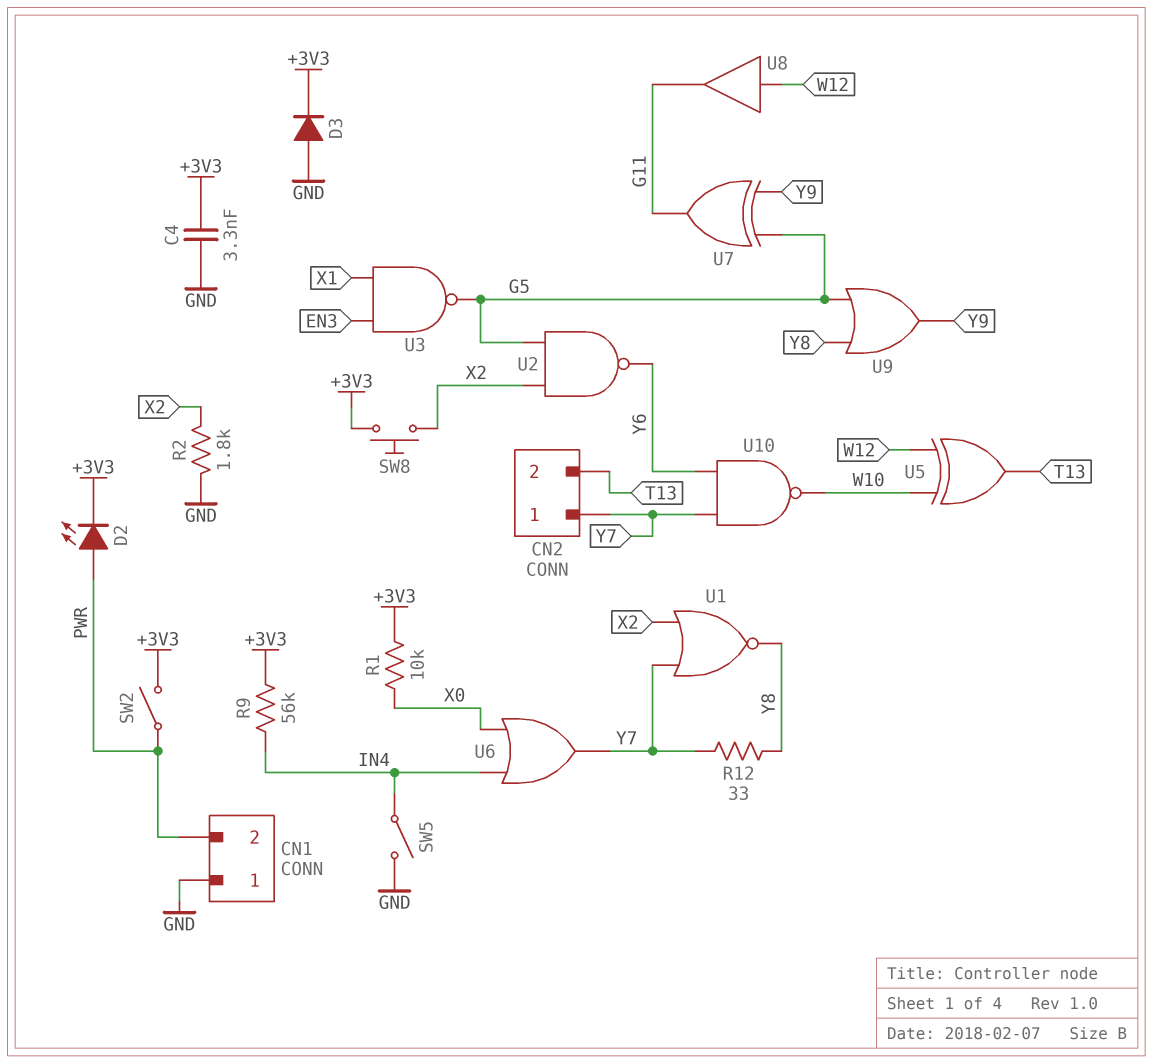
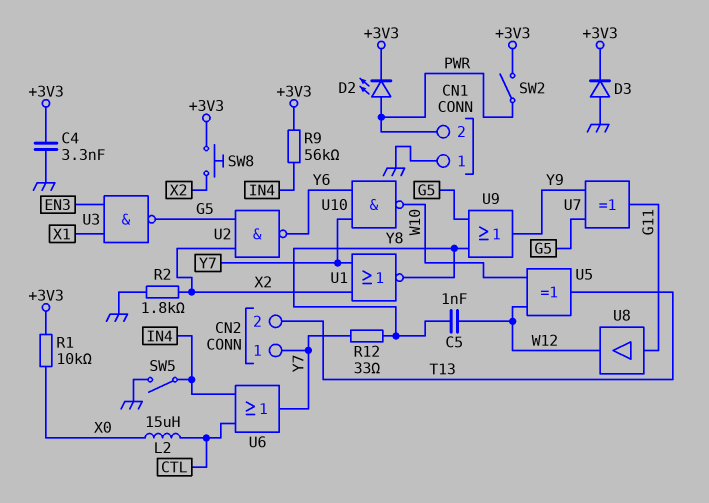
C5: none -> 1nF (W12, Y8)
L2: none -> 15uH (CTL, X0)
U6: OR (in IN4, in X0, out Y7) -> OR (in CTL, in IN4, out Y7)
U8: buffer (in W12, out G11) -> buffer (in G11, out W12)

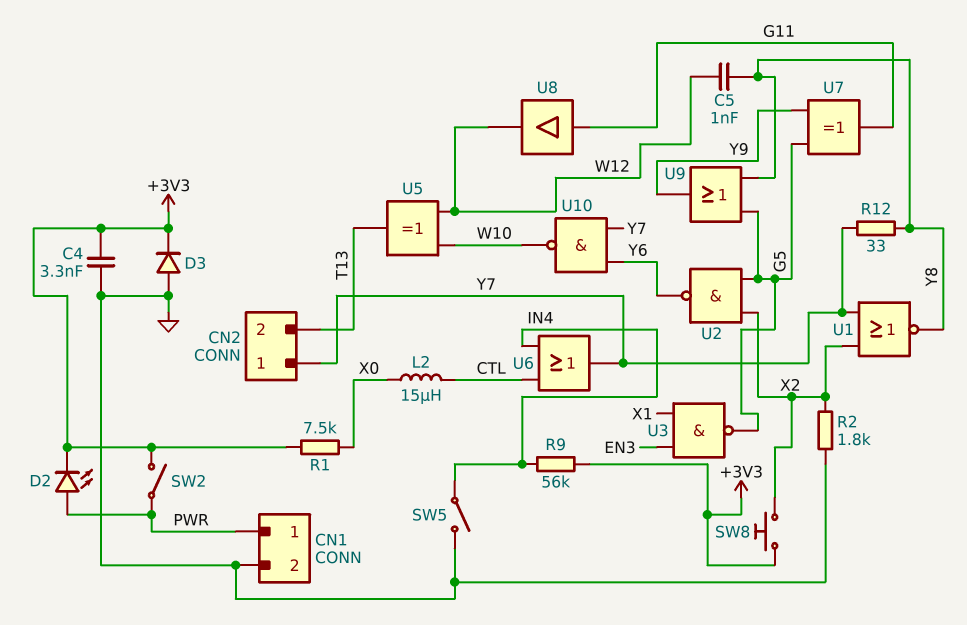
CN1 pin 1: GND -> PWR
CN1 pin 2: PWR -> GND
R1: 10k (+3V3, X0) -> 7.5k (+3V3, X0)

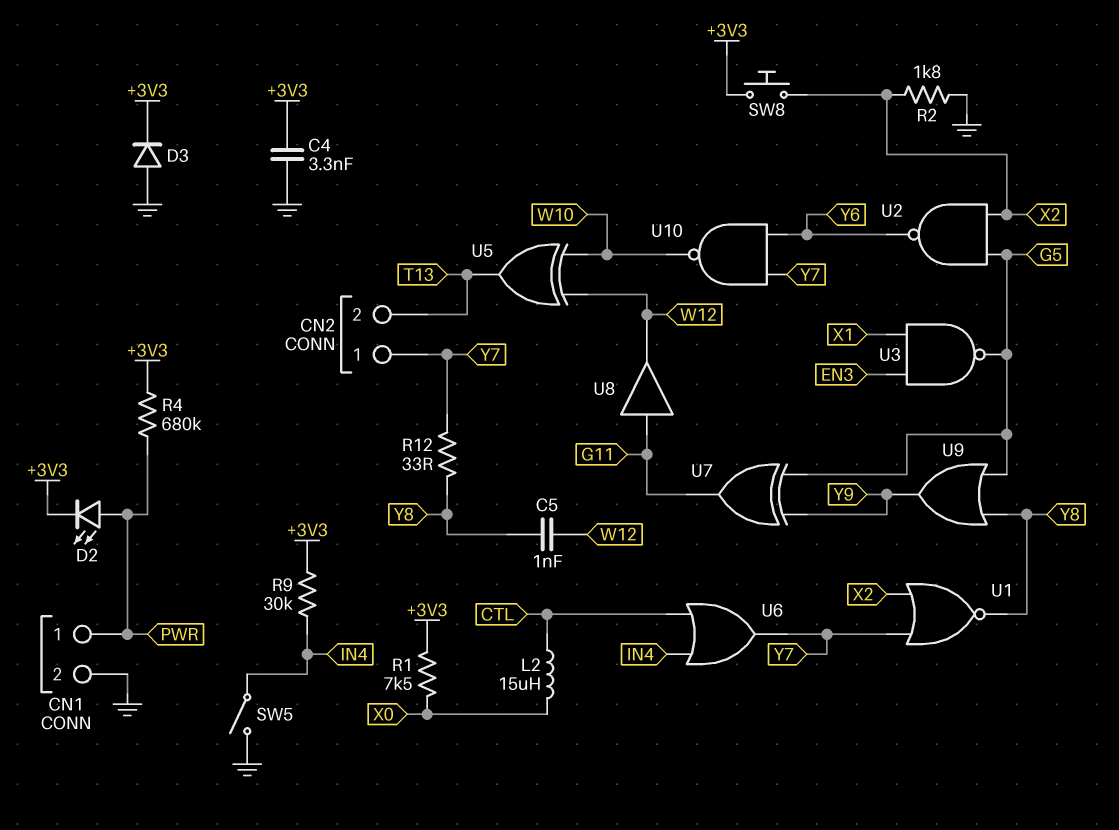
R4: none -> 680k (+3V3, PWR)
R9: 56k (+3V3, IN4) -> 30k (+3V3, IN4)
SW2: switch (+3V3, PWR) -> none

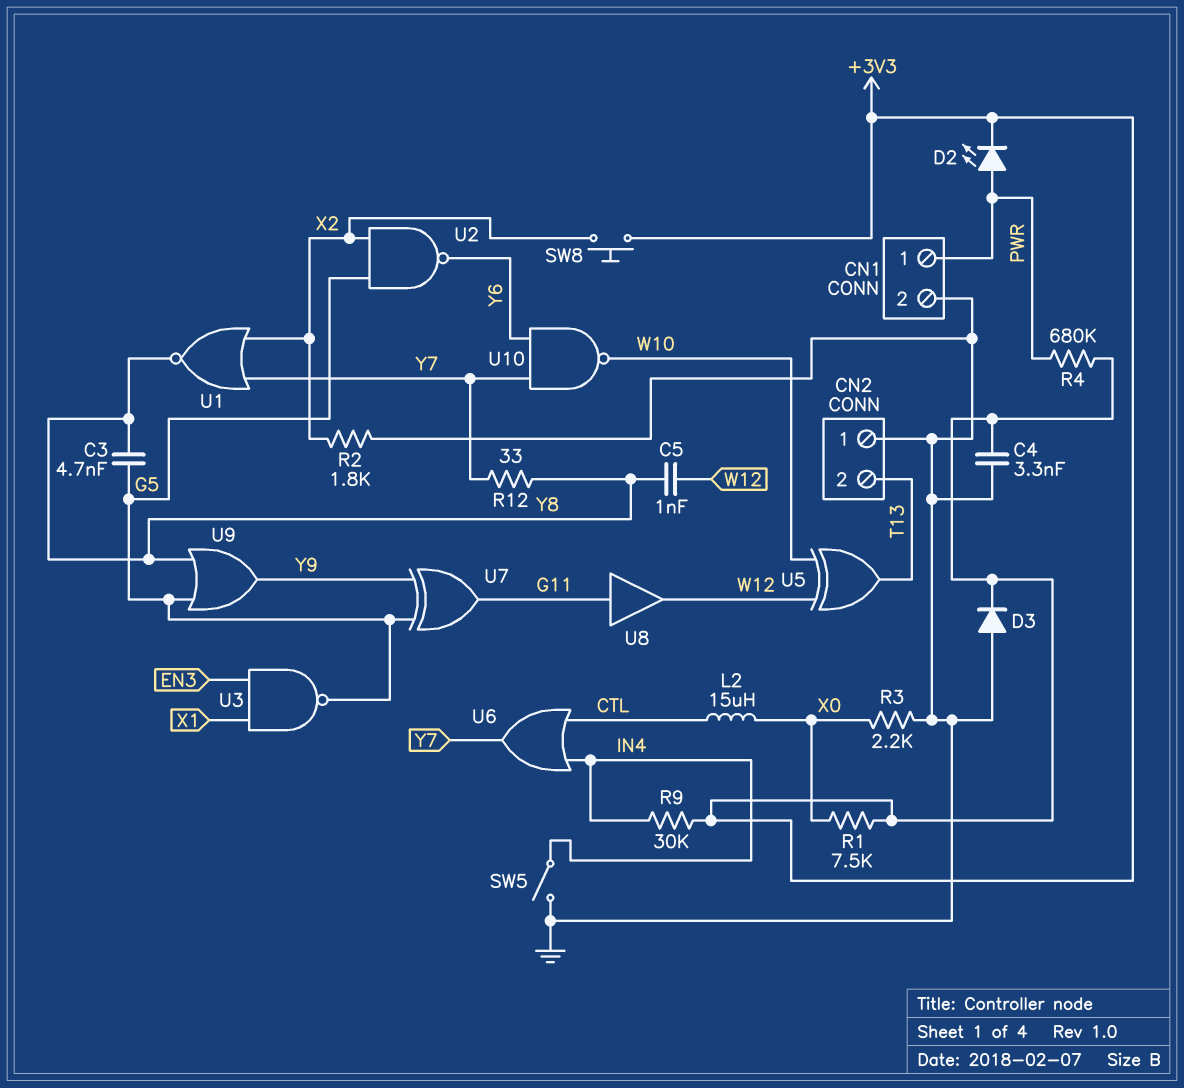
C3: none -> 4.7nF (G5, Y8)
CN2 pin 1: Y7 -> GND
R3: none -> 2.2k (GND, X0)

-*-*-

Tally the lines of the records that contain the word "none", then give only the tally.

6